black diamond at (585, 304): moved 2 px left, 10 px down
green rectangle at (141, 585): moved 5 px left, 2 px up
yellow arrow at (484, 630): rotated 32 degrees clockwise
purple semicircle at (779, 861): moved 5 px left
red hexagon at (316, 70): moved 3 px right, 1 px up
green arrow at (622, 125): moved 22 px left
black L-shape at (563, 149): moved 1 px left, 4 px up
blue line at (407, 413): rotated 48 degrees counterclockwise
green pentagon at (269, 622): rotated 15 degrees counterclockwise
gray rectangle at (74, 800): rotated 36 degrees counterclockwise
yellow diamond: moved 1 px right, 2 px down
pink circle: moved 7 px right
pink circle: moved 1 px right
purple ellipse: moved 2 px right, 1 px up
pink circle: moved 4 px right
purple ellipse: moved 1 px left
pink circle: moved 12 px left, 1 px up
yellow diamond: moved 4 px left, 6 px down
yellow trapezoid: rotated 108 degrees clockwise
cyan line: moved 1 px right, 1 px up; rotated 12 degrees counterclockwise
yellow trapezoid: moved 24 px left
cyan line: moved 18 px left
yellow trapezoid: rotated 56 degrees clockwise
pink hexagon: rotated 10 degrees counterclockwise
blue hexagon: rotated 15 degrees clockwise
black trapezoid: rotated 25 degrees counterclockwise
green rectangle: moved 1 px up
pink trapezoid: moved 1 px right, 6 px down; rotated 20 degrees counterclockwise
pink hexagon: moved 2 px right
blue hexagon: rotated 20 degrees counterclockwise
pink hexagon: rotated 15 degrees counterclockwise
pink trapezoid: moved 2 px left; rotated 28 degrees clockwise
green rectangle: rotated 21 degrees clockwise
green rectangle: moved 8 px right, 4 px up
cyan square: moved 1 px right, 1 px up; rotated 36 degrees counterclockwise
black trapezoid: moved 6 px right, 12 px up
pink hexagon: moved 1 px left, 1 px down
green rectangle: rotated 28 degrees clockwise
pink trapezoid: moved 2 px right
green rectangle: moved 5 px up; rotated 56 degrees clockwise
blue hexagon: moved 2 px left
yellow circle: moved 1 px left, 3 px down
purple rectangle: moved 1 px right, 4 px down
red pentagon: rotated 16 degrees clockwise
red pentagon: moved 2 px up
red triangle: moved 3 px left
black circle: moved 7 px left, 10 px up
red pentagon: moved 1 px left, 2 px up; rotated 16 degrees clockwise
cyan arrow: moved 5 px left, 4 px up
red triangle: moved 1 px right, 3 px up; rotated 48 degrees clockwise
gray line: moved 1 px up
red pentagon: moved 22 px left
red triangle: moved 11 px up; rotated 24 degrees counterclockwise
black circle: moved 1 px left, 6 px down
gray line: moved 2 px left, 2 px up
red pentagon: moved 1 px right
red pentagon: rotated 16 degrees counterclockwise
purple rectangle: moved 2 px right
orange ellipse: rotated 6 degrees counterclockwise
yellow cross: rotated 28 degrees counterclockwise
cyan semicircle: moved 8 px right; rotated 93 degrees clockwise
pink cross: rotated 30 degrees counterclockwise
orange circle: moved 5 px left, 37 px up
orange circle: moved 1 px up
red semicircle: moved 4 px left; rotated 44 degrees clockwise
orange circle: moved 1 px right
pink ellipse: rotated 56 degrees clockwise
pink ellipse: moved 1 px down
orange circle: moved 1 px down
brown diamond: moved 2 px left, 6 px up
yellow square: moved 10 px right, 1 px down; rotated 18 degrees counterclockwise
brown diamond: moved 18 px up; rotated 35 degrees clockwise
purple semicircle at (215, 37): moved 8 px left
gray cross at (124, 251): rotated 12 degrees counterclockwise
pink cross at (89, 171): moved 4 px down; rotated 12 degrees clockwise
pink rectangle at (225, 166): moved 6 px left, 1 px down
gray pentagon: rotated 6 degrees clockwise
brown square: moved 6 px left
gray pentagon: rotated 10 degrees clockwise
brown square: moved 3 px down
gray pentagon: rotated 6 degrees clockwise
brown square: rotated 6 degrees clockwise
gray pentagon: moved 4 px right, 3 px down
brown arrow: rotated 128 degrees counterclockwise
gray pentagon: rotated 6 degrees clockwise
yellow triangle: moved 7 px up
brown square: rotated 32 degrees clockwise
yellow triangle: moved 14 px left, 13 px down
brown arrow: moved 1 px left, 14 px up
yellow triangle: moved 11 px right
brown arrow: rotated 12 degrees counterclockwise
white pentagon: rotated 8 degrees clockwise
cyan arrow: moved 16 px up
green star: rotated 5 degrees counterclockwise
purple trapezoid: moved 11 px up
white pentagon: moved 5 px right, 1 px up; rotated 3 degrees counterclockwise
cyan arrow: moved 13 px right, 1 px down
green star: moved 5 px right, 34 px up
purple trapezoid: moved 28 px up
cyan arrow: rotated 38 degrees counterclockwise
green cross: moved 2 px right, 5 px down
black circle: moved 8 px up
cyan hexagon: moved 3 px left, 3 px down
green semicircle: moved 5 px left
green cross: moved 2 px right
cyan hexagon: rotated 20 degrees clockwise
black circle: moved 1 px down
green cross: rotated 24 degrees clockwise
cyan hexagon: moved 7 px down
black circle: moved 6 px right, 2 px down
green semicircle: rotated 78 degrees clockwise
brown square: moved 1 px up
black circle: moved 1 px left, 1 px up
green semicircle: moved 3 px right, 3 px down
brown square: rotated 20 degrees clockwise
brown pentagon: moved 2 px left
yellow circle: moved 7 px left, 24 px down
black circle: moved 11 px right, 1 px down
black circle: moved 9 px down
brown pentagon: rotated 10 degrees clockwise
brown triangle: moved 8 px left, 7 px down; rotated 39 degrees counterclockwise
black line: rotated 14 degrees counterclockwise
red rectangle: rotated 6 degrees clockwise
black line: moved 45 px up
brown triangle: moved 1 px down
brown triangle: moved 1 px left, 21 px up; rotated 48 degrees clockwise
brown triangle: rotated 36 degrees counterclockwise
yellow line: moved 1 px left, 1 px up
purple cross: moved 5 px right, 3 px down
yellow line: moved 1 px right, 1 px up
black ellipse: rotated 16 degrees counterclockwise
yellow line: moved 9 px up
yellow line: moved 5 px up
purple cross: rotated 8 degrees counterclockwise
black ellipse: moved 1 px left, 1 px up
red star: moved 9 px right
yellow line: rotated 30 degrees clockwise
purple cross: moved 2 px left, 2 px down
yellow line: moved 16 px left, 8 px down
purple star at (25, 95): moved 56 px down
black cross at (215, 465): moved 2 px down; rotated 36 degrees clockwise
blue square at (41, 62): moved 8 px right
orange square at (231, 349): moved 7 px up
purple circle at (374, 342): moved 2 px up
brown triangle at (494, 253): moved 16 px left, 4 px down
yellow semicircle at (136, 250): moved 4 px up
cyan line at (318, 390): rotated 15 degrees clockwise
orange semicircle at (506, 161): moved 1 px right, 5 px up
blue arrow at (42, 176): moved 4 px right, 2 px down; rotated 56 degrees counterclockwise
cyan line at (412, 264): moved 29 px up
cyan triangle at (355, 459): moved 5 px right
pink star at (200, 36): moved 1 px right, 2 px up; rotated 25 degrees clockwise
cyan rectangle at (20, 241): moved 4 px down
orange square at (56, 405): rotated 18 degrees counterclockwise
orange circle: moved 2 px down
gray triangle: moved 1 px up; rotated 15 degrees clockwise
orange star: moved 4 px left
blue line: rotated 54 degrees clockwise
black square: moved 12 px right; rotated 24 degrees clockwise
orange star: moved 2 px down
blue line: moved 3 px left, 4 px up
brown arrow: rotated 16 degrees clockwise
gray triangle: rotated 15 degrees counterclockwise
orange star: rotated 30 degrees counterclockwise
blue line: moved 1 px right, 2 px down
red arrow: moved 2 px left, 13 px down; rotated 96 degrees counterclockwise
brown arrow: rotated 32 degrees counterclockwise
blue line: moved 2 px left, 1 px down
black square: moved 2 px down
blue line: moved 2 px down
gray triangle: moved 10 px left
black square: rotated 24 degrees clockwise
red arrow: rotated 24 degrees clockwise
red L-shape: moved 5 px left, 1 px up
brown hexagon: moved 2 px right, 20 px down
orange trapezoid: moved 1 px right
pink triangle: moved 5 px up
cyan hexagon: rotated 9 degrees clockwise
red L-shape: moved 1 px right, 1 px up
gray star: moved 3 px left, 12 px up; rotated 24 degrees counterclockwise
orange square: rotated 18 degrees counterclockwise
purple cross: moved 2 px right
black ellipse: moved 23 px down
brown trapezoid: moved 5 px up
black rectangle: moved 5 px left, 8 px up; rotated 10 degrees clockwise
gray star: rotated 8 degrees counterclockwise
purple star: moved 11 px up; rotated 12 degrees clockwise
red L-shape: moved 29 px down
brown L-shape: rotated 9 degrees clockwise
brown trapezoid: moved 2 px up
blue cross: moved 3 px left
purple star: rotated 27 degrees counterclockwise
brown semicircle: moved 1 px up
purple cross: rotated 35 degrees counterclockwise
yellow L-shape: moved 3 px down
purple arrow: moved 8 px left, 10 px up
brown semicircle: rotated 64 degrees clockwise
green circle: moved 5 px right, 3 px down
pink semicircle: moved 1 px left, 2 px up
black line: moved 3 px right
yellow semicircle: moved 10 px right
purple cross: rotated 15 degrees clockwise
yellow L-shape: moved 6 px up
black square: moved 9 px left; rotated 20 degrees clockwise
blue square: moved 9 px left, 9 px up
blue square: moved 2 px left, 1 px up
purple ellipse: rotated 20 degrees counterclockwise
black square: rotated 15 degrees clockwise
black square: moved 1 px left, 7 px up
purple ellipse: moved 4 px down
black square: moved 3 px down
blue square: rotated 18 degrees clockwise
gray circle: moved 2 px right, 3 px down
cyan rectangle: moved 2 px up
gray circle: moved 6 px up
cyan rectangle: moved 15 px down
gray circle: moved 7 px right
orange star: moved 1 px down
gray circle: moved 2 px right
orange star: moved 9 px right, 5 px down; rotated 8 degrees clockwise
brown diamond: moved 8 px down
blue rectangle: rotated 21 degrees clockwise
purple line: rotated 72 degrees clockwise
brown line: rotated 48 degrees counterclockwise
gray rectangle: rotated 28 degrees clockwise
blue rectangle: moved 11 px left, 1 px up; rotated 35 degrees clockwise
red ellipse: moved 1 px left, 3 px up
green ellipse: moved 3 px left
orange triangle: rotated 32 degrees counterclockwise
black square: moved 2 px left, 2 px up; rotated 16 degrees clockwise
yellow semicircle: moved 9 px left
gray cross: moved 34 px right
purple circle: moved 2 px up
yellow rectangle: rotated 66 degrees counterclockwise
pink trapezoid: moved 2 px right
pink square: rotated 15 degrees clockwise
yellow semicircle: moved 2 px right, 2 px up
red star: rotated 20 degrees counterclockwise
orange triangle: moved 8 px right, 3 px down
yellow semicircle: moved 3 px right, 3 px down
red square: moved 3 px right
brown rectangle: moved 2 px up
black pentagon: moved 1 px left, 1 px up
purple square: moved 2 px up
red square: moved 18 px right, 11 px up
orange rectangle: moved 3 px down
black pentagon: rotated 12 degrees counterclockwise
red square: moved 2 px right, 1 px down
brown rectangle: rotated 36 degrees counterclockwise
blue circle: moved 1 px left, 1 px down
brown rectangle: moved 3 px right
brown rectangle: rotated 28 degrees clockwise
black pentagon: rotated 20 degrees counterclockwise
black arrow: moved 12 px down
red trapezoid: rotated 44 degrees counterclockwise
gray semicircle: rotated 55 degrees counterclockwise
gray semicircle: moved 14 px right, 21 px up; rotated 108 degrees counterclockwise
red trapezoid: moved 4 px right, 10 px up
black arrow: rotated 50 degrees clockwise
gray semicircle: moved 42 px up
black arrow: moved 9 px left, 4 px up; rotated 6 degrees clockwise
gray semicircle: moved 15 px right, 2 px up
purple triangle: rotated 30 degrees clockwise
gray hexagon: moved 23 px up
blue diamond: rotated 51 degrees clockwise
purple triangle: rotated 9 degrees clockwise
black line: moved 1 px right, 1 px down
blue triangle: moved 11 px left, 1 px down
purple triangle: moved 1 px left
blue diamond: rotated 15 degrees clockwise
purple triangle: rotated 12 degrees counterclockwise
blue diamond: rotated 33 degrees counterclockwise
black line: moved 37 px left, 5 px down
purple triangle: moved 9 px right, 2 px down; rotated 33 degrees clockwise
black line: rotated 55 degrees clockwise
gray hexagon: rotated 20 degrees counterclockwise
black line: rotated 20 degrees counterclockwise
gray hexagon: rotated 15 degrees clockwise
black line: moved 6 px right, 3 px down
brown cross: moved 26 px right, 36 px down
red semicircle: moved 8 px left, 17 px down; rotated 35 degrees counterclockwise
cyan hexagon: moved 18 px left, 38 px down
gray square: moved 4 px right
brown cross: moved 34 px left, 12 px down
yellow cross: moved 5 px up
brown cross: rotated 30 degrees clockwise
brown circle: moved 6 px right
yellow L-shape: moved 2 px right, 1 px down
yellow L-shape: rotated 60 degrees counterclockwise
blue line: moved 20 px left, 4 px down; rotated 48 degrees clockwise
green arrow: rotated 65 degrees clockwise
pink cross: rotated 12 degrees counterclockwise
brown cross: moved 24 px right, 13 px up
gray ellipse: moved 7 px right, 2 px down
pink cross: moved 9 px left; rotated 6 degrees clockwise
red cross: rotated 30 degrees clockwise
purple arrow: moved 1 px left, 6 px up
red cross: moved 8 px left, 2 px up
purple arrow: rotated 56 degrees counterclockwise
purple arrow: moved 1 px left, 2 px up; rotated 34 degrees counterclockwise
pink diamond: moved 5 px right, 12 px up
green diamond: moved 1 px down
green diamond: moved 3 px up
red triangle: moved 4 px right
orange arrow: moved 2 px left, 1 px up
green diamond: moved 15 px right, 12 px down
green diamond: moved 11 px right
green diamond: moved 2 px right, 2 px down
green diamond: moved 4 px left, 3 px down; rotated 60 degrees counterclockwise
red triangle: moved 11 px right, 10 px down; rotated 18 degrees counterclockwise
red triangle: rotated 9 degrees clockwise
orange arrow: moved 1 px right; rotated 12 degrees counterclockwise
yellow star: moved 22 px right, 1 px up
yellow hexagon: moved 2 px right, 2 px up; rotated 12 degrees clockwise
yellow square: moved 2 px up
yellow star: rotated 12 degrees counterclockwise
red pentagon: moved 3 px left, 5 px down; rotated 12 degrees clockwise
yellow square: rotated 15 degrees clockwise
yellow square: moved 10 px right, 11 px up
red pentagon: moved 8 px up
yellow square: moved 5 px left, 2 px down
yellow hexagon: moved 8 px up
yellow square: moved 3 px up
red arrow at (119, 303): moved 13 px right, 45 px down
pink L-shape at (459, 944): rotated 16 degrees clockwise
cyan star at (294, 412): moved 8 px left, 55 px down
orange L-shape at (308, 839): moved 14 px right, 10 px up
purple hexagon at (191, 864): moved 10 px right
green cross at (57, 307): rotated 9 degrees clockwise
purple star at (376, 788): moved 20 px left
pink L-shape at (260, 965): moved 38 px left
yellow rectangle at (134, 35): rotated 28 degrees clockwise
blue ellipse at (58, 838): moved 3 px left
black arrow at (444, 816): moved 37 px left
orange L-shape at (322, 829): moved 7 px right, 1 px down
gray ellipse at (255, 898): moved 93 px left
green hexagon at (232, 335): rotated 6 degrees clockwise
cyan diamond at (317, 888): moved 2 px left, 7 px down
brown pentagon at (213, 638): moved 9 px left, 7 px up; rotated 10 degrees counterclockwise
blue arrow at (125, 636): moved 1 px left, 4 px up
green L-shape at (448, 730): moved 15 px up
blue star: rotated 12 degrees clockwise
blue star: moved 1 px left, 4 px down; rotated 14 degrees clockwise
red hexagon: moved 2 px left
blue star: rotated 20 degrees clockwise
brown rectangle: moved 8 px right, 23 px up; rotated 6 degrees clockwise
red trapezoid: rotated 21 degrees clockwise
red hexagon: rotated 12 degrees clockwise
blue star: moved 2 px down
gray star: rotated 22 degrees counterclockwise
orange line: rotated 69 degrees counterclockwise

WRITTEN INSTRUCTION: Could you arrange the listing as a numbered list, from its first line through the line containing "yellow trapezoid: rotated 56", including both ends and leaving out any blank lines?

TASK RESULT:
1. black diamond at (585, 304): moved 2 px left, 10 px down
2. green rectangle at (141, 585): moved 5 px left, 2 px up
3. yellow arrow at (484, 630): rotated 32 degrees clockwise
4. purple semicircle at (779, 861): moved 5 px left
5. red hexagon at (316, 70): moved 3 px right, 1 px up
6. green arrow at (622, 125): moved 22 px left
7. black L-shape at (563, 149): moved 1 px left, 4 px up
8. blue line at (407, 413): rotated 48 degrees counterclockwise
9. green pentagon at (269, 622): rotated 15 degrees counterclockwise
10. gray rectangle at (74, 800): rotated 36 degrees counterclockwise
11. yellow diamond: moved 1 px right, 2 px down
12. pink circle: moved 7 px right
13. pink circle: moved 1 px right
14. purple ellipse: moved 2 px right, 1 px up
15. pink circle: moved 4 px right
16. purple ellipse: moved 1 px left
17. pink circle: moved 12 px left, 1 px up
18. yellow diamond: moved 4 px left, 6 px down
19. yellow trapezoid: rotated 108 degrees clockwise
20. cyan line: moved 1 px right, 1 px up; rotated 12 degrees counterclockwise
21. yellow trapezoid: moved 24 px left
22. cyan line: moved 18 px left
23. yellow trapezoid: rotated 56 degrees clockwise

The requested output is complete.